─── DATA TO EXAMINE ───

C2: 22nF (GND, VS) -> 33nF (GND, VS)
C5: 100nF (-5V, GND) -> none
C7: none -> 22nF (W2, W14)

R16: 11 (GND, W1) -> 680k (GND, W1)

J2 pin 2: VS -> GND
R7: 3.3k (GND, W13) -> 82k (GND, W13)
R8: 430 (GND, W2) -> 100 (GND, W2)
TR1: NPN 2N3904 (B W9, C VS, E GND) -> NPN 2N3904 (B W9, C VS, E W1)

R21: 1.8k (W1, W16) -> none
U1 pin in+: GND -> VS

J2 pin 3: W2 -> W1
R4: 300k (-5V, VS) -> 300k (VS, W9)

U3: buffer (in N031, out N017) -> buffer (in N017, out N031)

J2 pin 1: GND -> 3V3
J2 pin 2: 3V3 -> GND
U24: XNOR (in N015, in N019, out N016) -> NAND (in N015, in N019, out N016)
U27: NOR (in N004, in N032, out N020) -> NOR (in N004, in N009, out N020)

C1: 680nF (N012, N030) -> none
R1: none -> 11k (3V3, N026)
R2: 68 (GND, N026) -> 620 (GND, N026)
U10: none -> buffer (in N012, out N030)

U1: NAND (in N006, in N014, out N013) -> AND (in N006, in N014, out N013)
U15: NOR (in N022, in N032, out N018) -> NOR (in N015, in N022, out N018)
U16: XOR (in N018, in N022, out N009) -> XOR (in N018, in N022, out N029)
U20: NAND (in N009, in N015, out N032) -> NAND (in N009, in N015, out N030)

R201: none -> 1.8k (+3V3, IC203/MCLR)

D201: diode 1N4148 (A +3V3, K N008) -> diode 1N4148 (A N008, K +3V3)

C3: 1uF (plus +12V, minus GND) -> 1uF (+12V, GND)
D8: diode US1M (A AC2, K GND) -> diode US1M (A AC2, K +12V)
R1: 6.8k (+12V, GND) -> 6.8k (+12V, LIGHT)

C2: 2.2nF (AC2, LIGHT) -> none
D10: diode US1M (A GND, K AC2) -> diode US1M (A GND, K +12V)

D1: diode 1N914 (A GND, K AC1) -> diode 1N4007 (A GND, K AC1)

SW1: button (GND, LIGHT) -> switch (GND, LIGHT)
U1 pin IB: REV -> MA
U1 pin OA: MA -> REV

───

Could you transcribe the entries exactly, from the first line through the line containing "U1: NAND (in", and give nothing more?

■ YOUR SOLUTION ■
C2: 22nF (GND, VS) -> 33nF (GND, VS)
C5: 100nF (-5V, GND) -> none
C7: none -> 22nF (W2, W14)

R16: 11 (GND, W1) -> 680k (GND, W1)

J2 pin 2: VS -> GND
R7: 3.3k (GND, W13) -> 82k (GND, W13)
R8: 430 (GND, W2) -> 100 (GND, W2)
TR1: NPN 2N3904 (B W9, C VS, E GND) -> NPN 2N3904 (B W9, C VS, E W1)

R21: 1.8k (W1, W16) -> none
U1 pin in+: GND -> VS

J2 pin 3: W2 -> W1
R4: 300k (-5V, VS) -> 300k (VS, W9)

U3: buffer (in N031, out N017) -> buffer (in N017, out N031)

J2 pin 1: GND -> 3V3
J2 pin 2: 3V3 -> GND
U24: XNOR (in N015, in N019, out N016) -> NAND (in N015, in N019, out N016)
U27: NOR (in N004, in N032, out N020) -> NOR (in N004, in N009, out N020)

C1: 680nF (N012, N030) -> none
R1: none -> 11k (3V3, N026)
R2: 68 (GND, N026) -> 620 (GND, N026)
U10: none -> buffer (in N012, out N030)

U1: NAND (in N006, in N014, out N013) -> AND (in N006, in N014, out N013)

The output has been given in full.